▶ **Task goal**
Write out every entry below exactly as it appears. Pictures do not belong in the copy.
═══ Data for this task
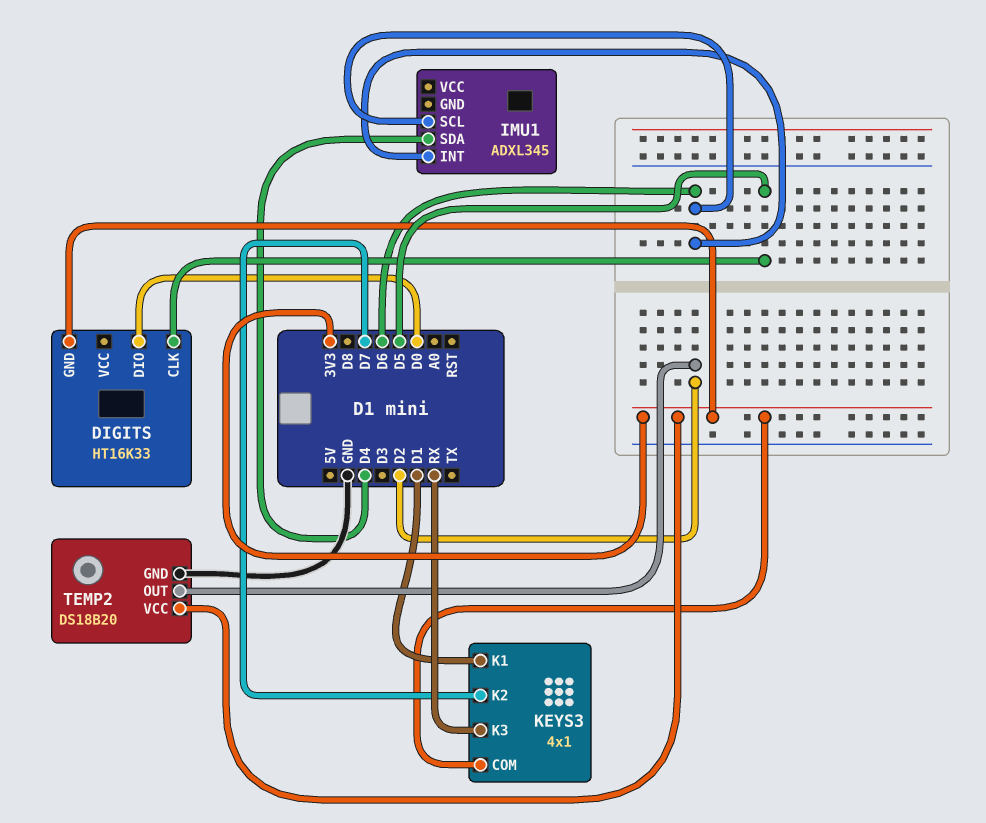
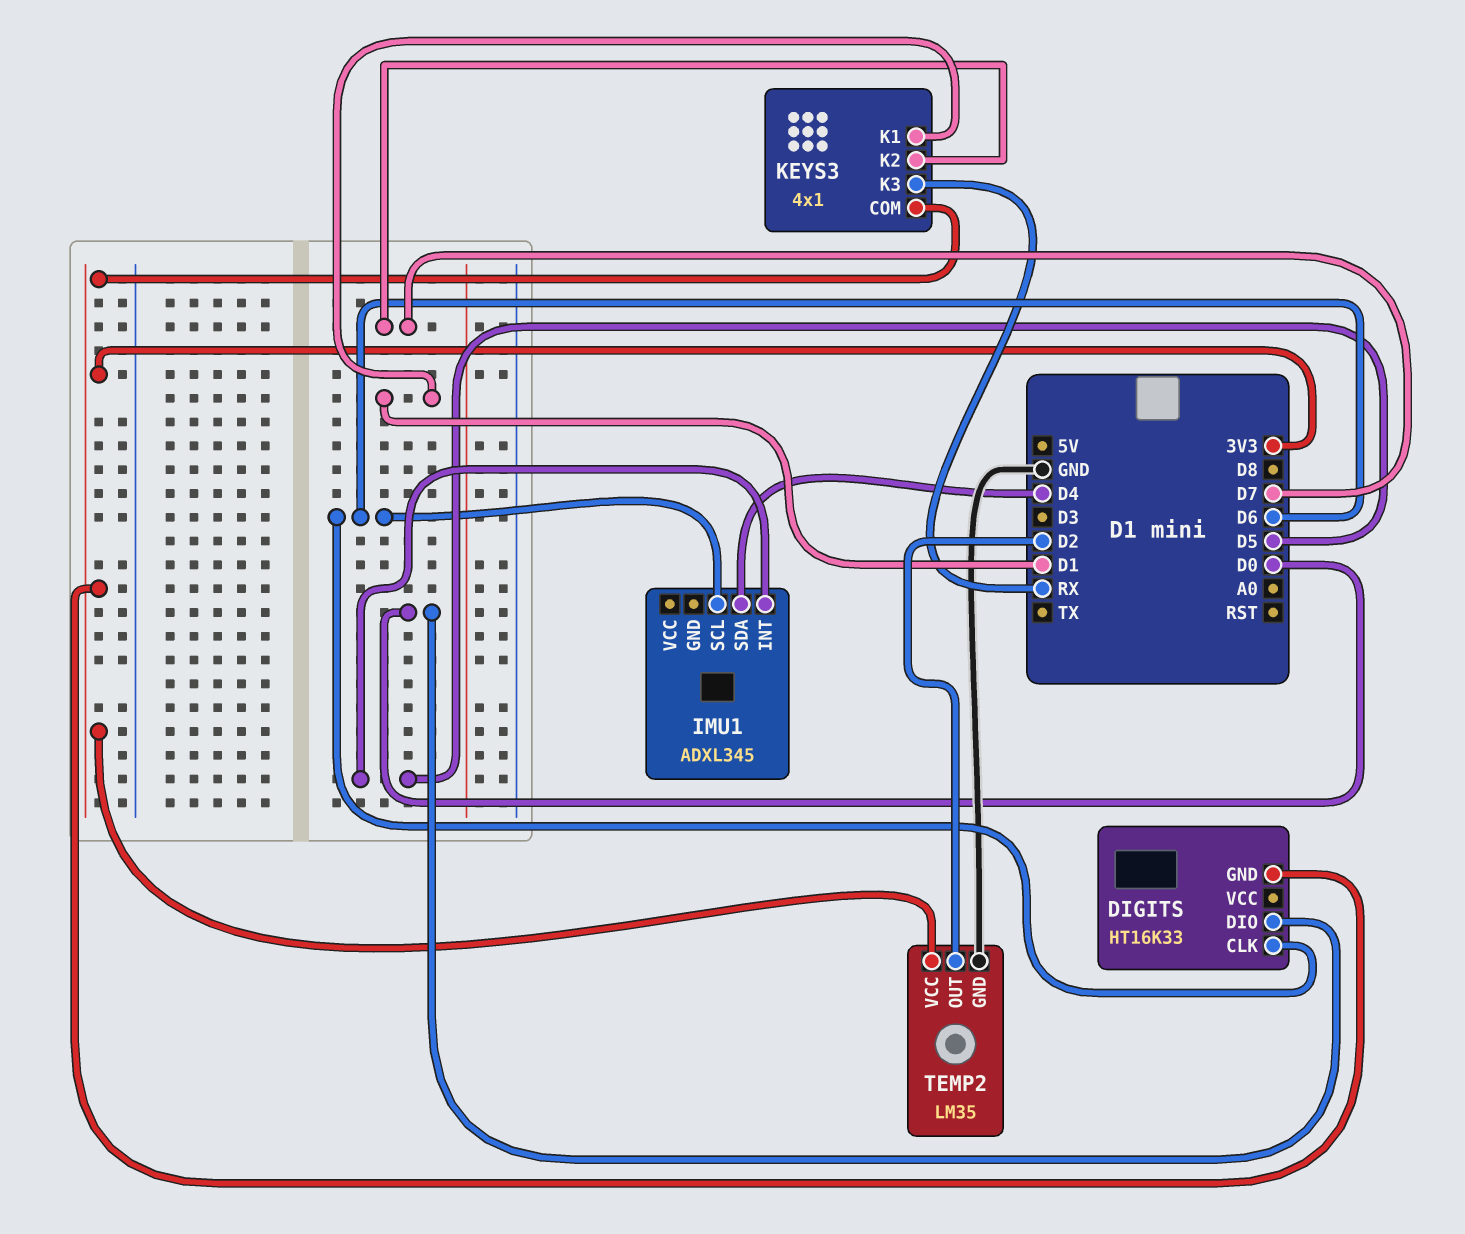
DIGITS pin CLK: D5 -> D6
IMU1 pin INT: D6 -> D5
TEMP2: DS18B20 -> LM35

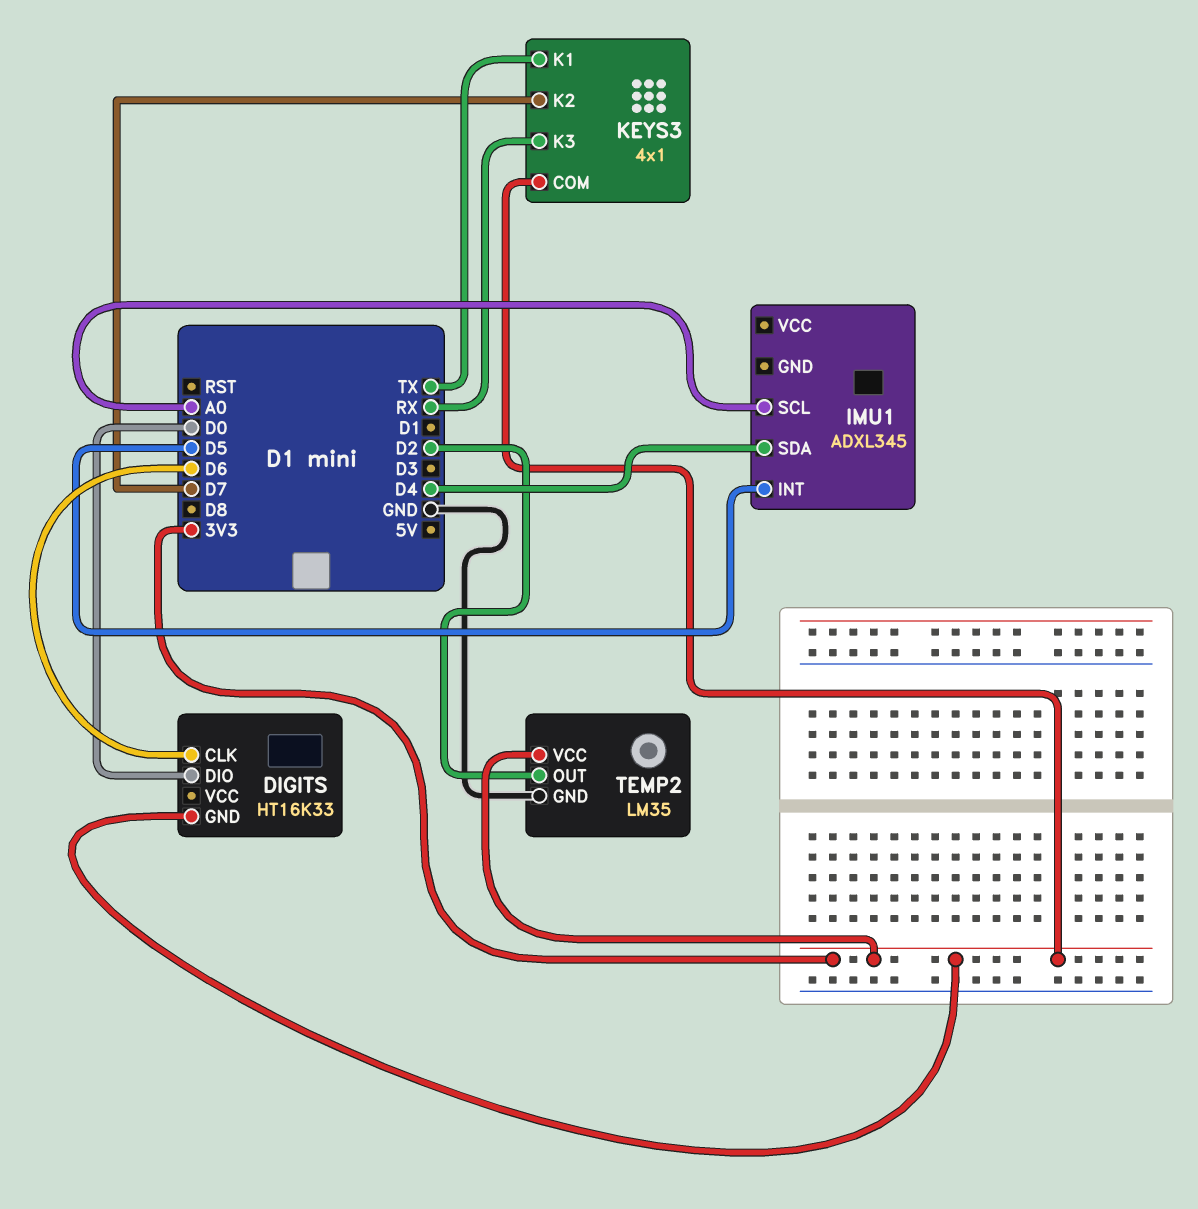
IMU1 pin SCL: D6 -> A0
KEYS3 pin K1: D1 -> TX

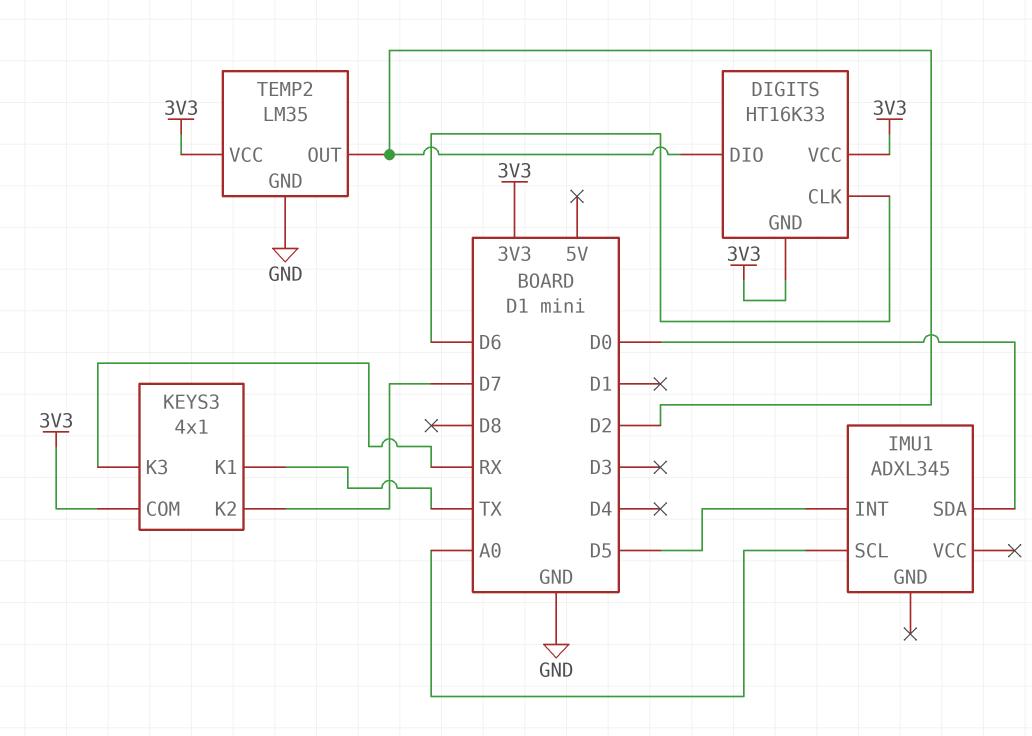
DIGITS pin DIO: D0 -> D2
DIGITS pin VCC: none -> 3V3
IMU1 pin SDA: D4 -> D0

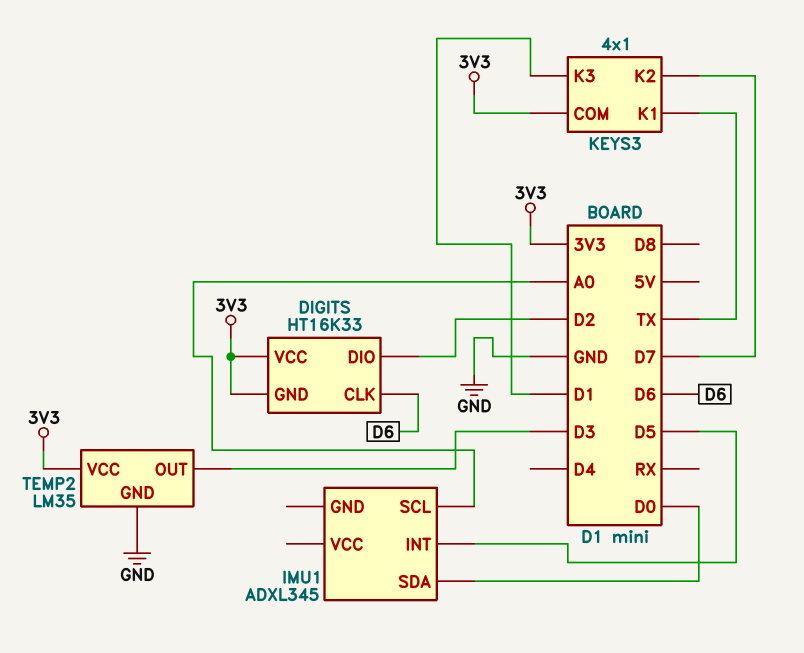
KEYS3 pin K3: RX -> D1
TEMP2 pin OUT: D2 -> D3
══════
▶ **Your solution**
DIGITS pin CLK: D5 -> D6
IMU1 pin INT: D6 -> D5
TEMP2: DS18B20 -> LM35

IMU1 pin SCL: D6 -> A0
KEYS3 pin K1: D1 -> TX

DIGITS pin DIO: D0 -> D2
DIGITS pin VCC: none -> 3V3
IMU1 pin SDA: D4 -> D0

KEYS3 pin K3: RX -> D1
TEMP2 pin OUT: D2 -> D3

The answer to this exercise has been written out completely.